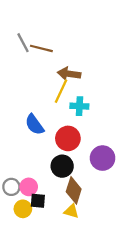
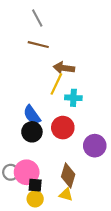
gray line: (23, 43) -> (37, 18), moved
black circle: (62, 166) -> (32, 132), moved
pink circle: (29, 187) -> (27, 172), size x1.5
yellow circle: (23, 209) -> (35, 199), moved

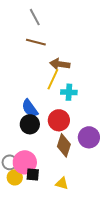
brown diamond: (68, 175) -> (64, 145), moved
yellow circle: (35, 199) -> (15, 177), moved

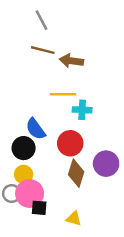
brown arrow: (60, 64) -> (71, 61), moved
yellow line: (53, 79) -> (63, 94), turned 65
black circle: (30, 124) -> (24, 148), moved
yellow circle: (15, 177) -> (24, 174), moved

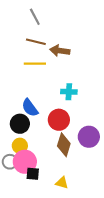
yellow line: (63, 94) -> (35, 64), moved

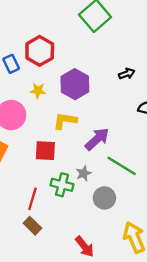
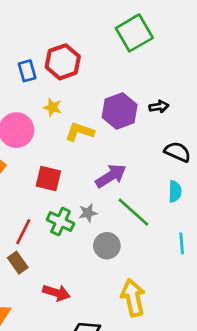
purple hexagon: (75, 84) -> (120, 111), moved
yellow L-shape: (65, 121) -> (80, 132), moved
red arrow: (85, 247) -> (56, 293), moved, turned -45

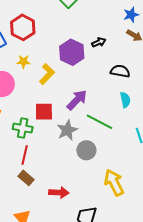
yellow L-shape: (80, 132) -> (47, 74), turned 130
red square: (48, 179) -> (44, 112), moved
gray star: (88, 213) -> (67, 130), size x1.5
green cross: (61, 222) -> (23, 128), moved

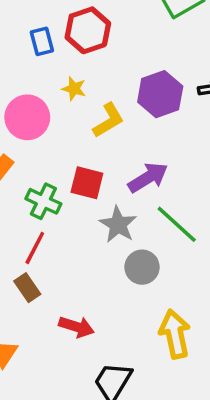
gray star: (67, 130) -> (118, 225), turned -30

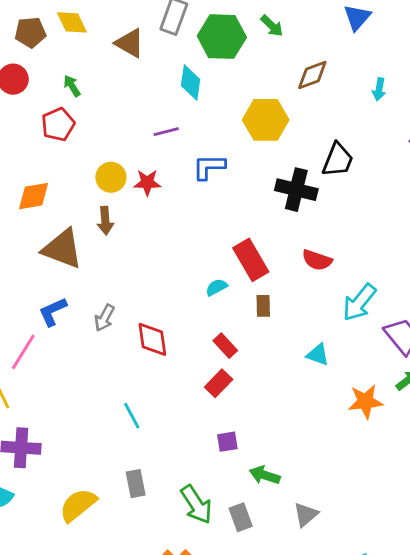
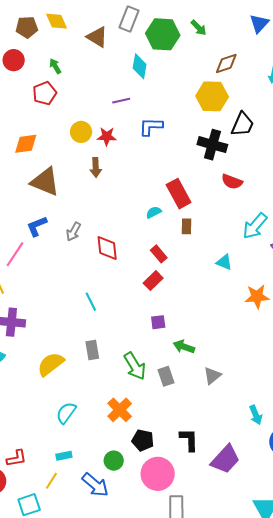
yellow hexagon: (266, 120) -> (212, 96), moved
brown arrow: (105, 221) -> (96, 167), moved
red semicircle: (317, 260) -> (232, 182), moved

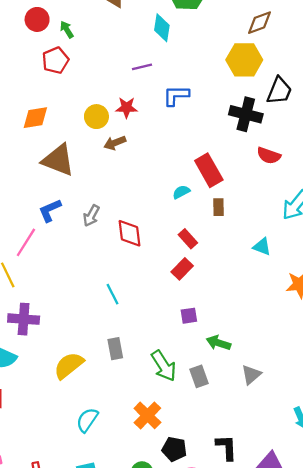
red circle: (14, 60) -> (37, 19), moved
yellow circle: (81, 132) -> (96, 117), moved
brown arrow: (96, 167) -> (115, 143), turned 72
◇ ◇ ◇ ◇
[Try it] Reproduce every line from the preceding data in which the word "turned" can be found.

[Exercise solution]
yellow line: (53, 79) -> (63, 94), turned 65
red arrow: (85, 247) -> (56, 293), moved, turned -45
yellow L-shape: (80, 132) -> (47, 74), turned 130
gray star: (67, 130) -> (118, 225), turned -30
brown arrow: (96, 167) -> (115, 143), turned 72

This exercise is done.